» INFORMATION SHOWN
<<<<

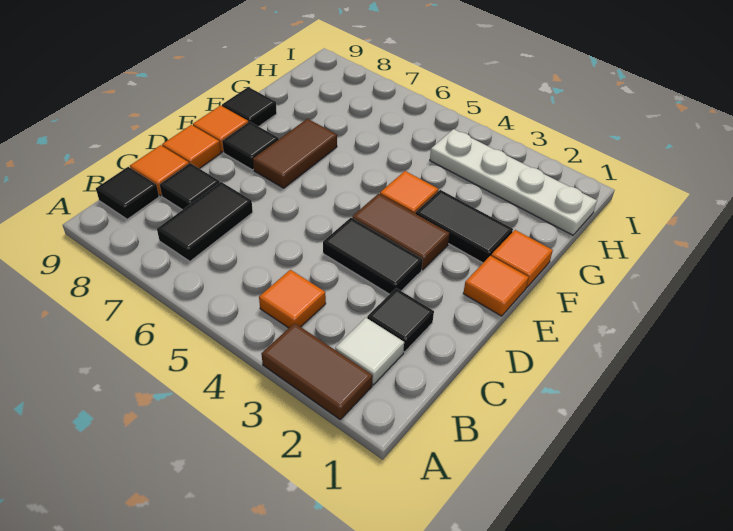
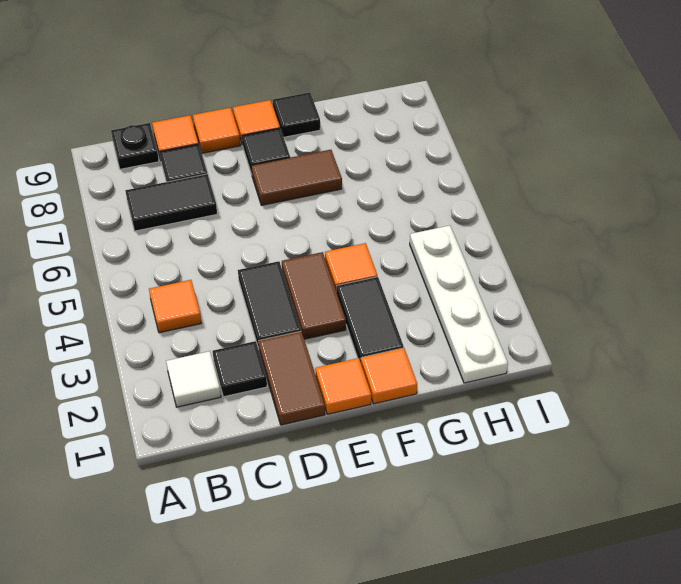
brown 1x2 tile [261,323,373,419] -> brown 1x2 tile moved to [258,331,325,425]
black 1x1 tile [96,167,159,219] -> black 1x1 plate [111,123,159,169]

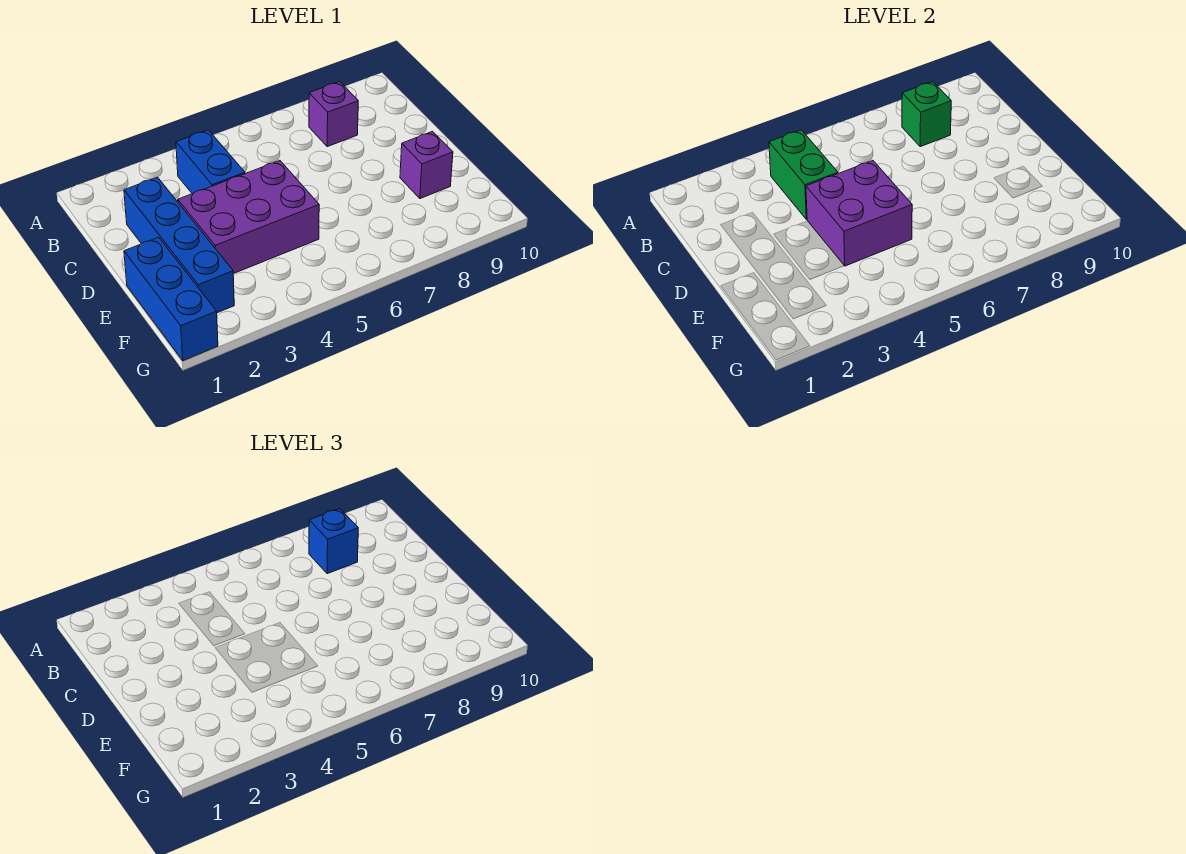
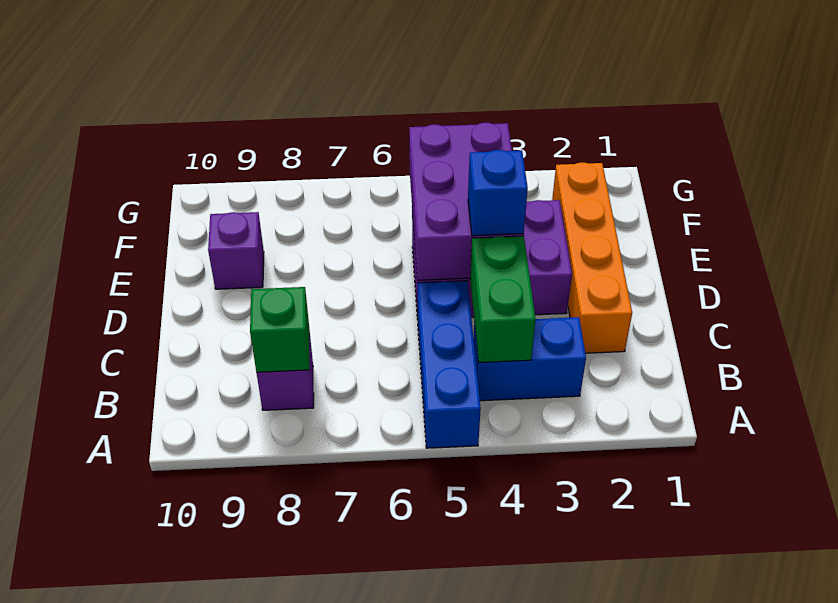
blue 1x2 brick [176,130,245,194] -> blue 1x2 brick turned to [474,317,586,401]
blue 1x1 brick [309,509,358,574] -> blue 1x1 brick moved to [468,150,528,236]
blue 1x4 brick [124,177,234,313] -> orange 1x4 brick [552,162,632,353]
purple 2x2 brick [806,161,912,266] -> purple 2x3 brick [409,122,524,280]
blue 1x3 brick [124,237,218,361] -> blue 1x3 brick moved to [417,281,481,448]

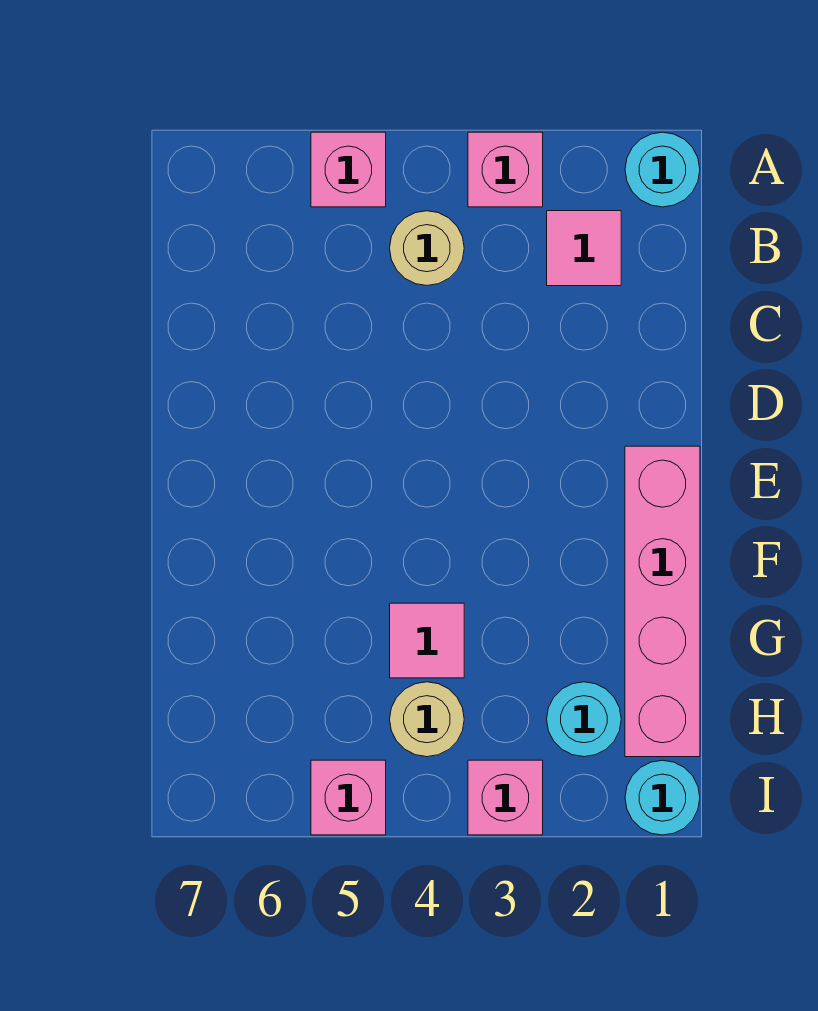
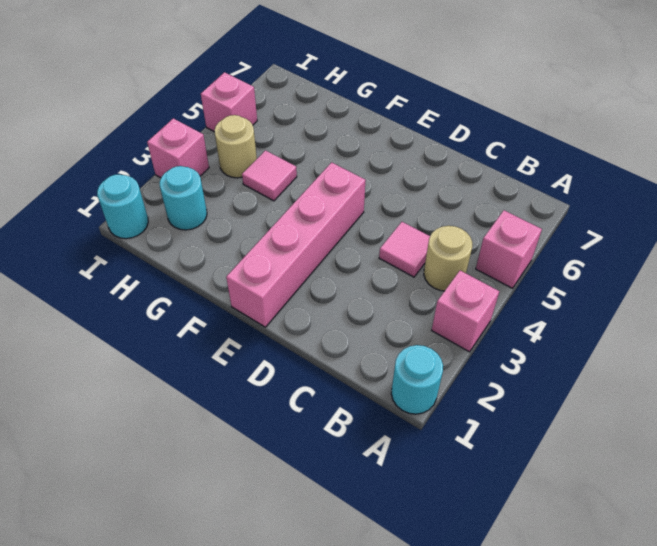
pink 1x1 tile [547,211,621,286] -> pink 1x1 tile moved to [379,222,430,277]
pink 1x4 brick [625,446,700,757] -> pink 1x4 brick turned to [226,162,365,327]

>>>>

» WHAT YOU SHOULD DO
Repeat, word for word, the lines of the material above from the one holding "blue 1x4 brick" through the one holding "pink 1x1 tile [547,211,621,286]". Leave out pictures.

» RESULT OF THE EXERCISE
blue 1x4 brick [124,177,234,313] -> orange 1x4 brick [552,162,632,353]
purple 2x2 brick [806,161,912,266] -> purple 2x3 brick [409,122,524,280]
blue 1x3 brick [124,237,218,361] -> blue 1x3 brick moved to [417,281,481,448]

pink 1x1 tile [547,211,621,286] -> pink 1x1 tile moved to [379,222,430,277]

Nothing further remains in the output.